Look below for the line containing "white strawberry: 4 -> 5"; write out that line and each one after it to the end, exactly, and nothing else.
● ● ●
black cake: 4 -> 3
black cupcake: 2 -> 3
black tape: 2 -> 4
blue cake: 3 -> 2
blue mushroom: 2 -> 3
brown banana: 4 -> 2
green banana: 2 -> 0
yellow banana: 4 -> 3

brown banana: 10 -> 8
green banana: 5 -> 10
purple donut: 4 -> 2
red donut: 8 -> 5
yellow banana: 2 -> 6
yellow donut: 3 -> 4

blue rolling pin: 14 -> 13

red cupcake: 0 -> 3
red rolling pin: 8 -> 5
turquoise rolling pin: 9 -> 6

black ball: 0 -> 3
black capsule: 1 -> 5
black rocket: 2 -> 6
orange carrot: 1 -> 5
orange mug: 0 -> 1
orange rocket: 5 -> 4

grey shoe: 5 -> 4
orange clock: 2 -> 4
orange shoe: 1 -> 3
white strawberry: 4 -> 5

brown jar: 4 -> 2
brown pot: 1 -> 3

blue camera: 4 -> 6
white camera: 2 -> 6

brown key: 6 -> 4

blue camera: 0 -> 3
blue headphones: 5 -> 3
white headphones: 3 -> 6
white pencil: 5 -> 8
● ● ●
Output for this exercise
white strawberry: 4 -> 5

brown jar: 4 -> 2
brown pot: 1 -> 3

blue camera: 4 -> 6
white camera: 2 -> 6

brown key: 6 -> 4

blue camera: 0 -> 3
blue headphones: 5 -> 3
white headphones: 3 -> 6
white pencil: 5 -> 8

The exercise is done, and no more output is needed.